§ **TASK DIRECTIONS**:
Copy out all lines bearing the word "dumbbell" from the listing below.

____ MATERIALS PROVIDED

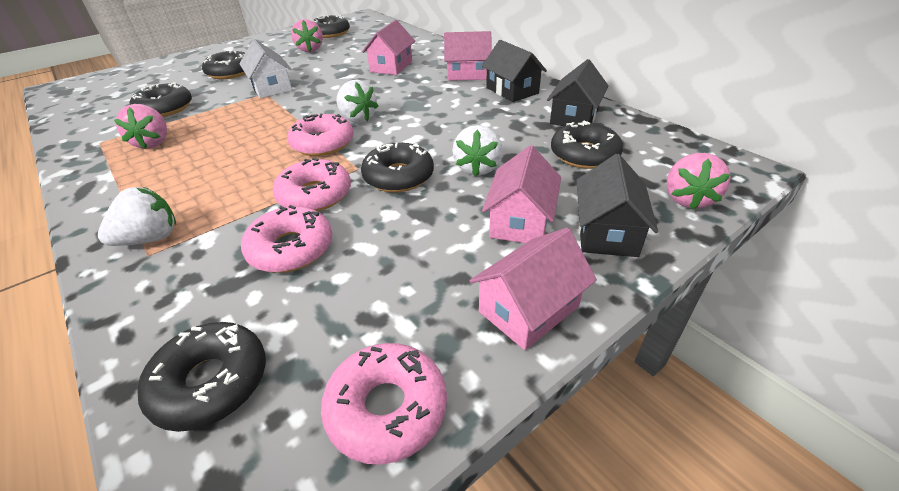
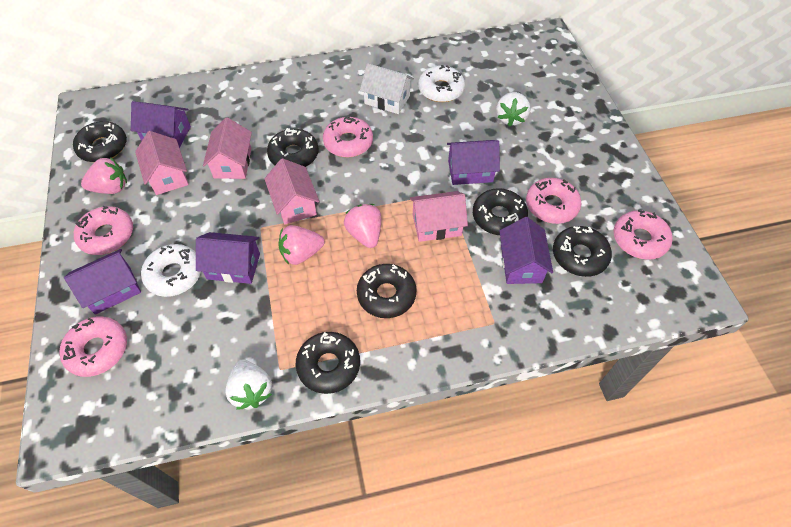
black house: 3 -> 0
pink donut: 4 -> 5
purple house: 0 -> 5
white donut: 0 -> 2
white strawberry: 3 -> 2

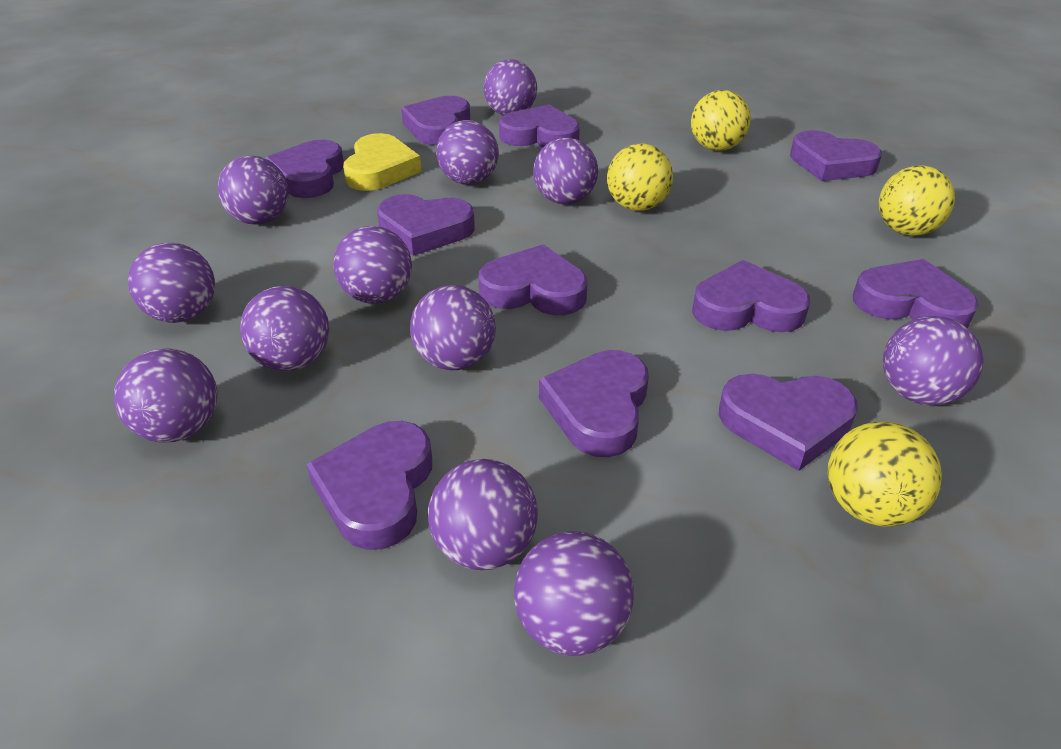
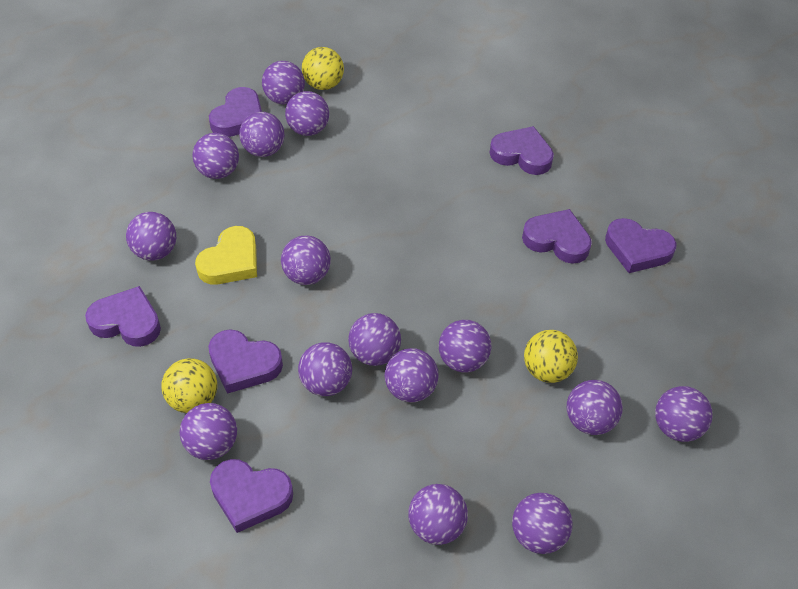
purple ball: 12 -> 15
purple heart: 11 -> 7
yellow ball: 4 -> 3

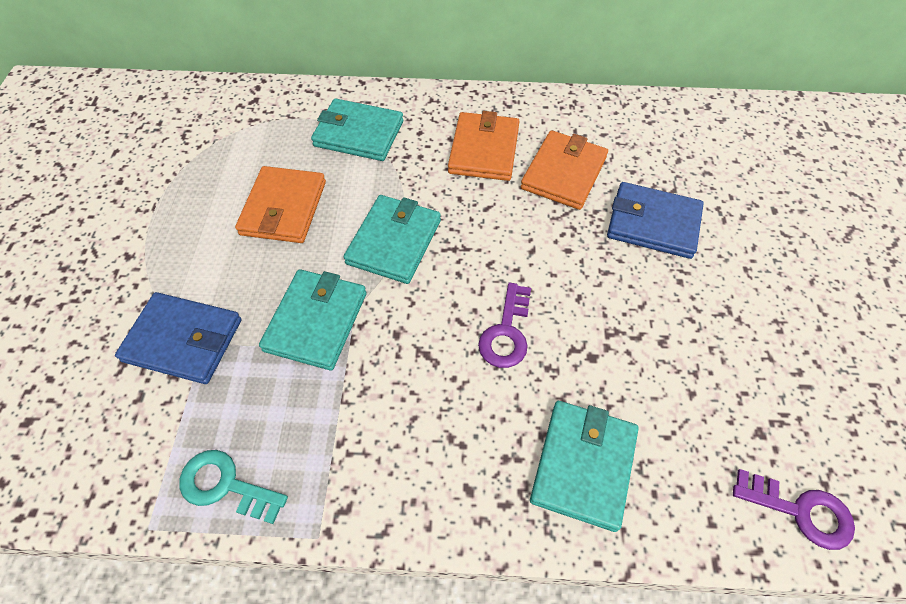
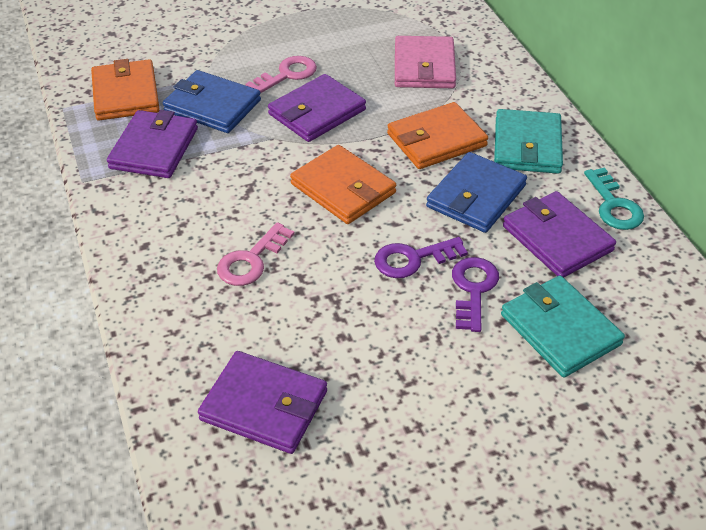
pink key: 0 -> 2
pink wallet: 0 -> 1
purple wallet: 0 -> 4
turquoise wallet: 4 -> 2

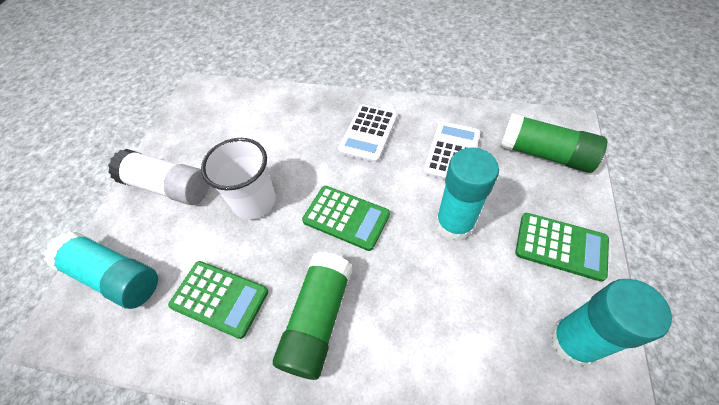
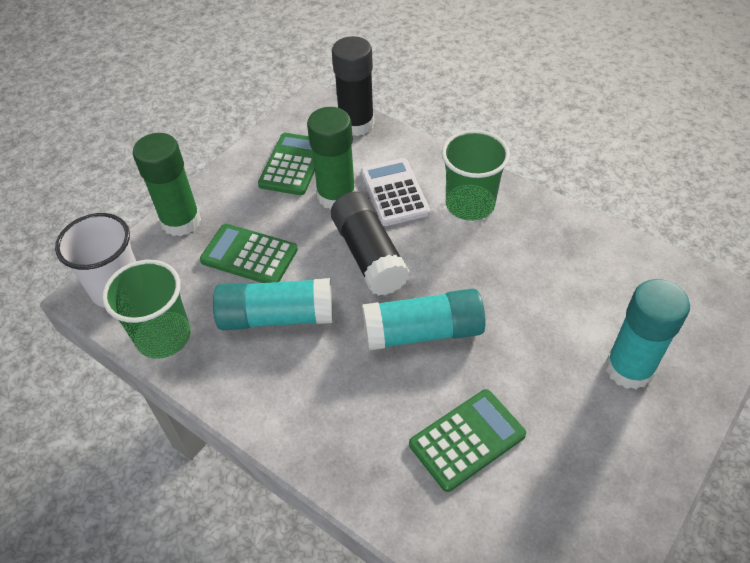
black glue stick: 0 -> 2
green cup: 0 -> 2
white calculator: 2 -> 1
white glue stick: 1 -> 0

________
____ MATERIALS PROVIDED

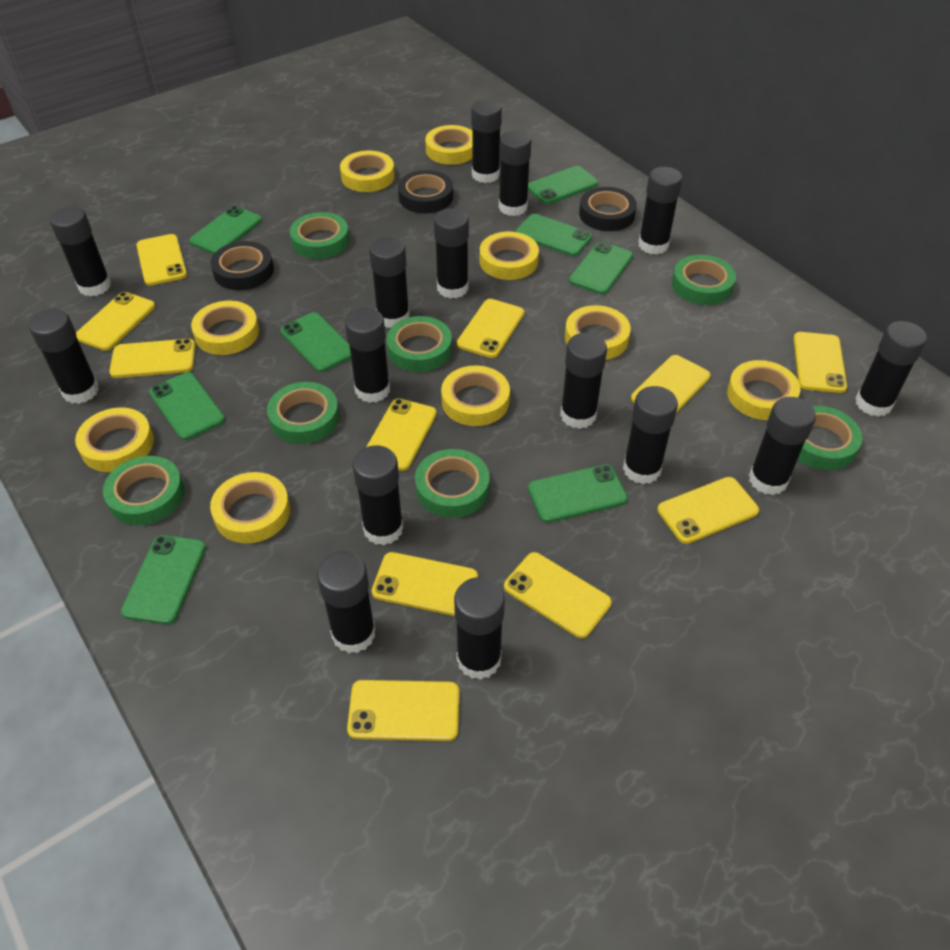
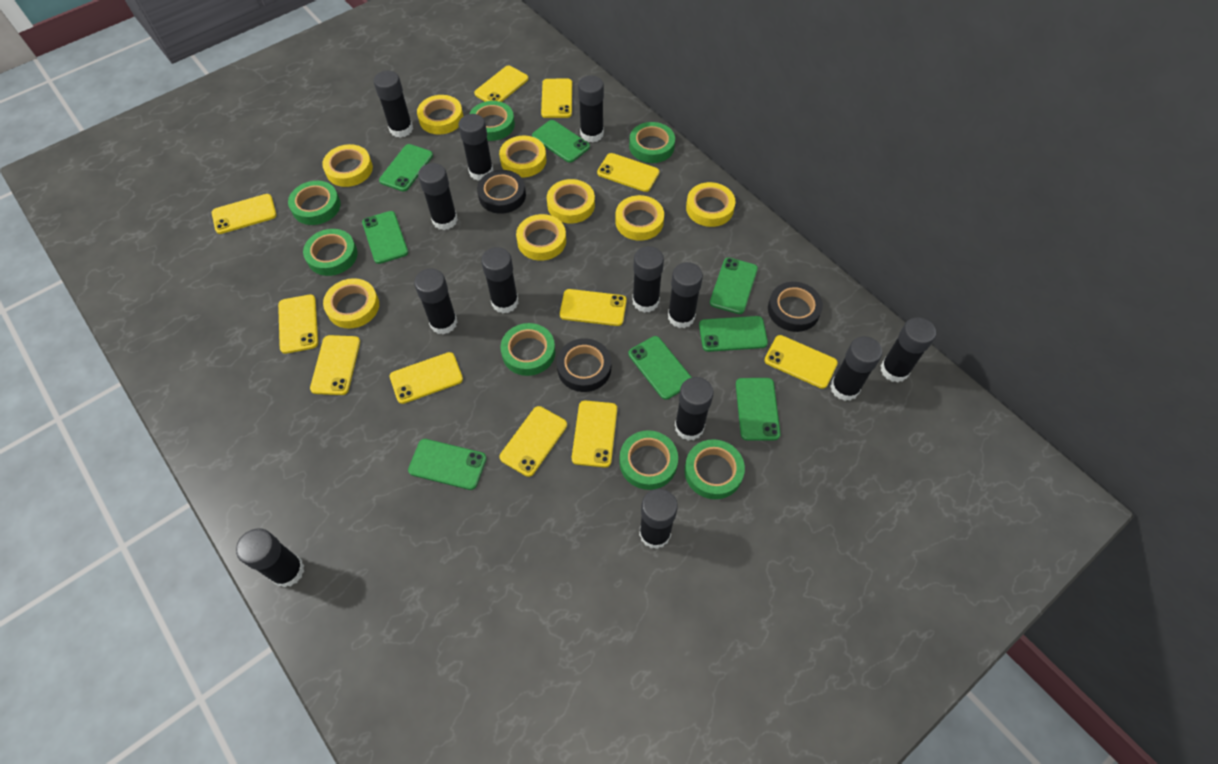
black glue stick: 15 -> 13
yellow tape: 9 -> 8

________
____ MATERIALS PROVIDED

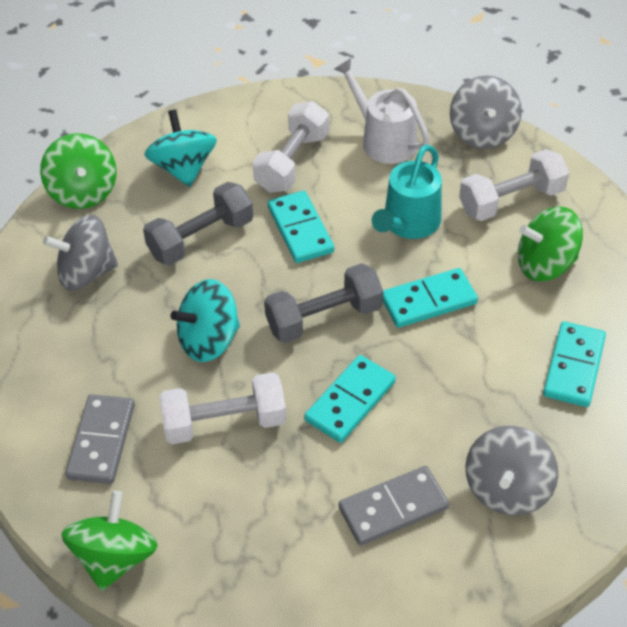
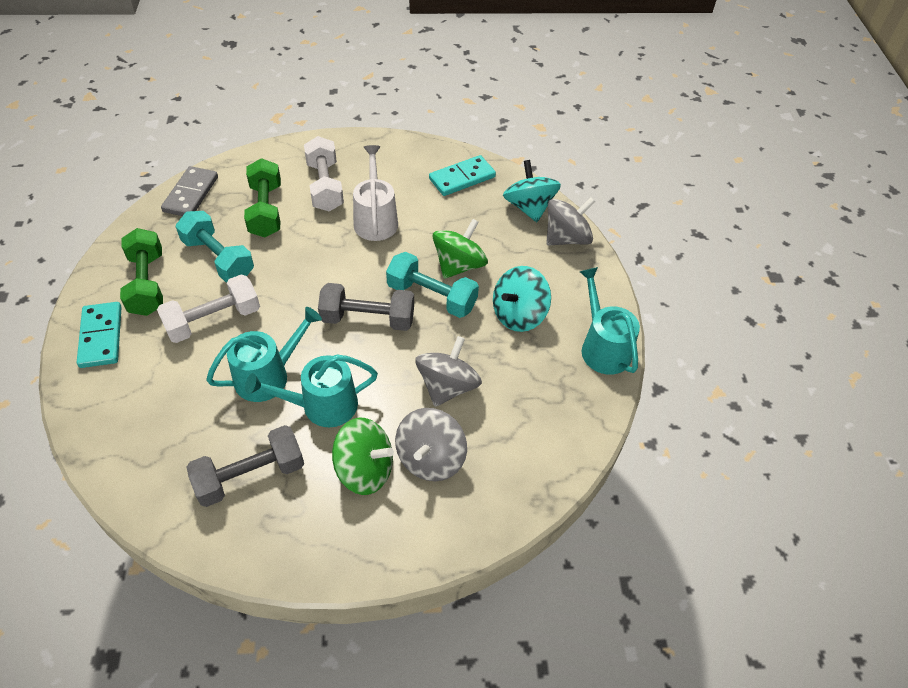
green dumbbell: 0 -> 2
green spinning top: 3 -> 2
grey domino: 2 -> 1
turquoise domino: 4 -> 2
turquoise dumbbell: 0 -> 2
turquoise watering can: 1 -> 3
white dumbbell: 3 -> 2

________

§ **ANSWER SECTION**:
green dumbbell: 0 -> 2
turquoise dumbbell: 0 -> 2
white dumbbell: 3 -> 2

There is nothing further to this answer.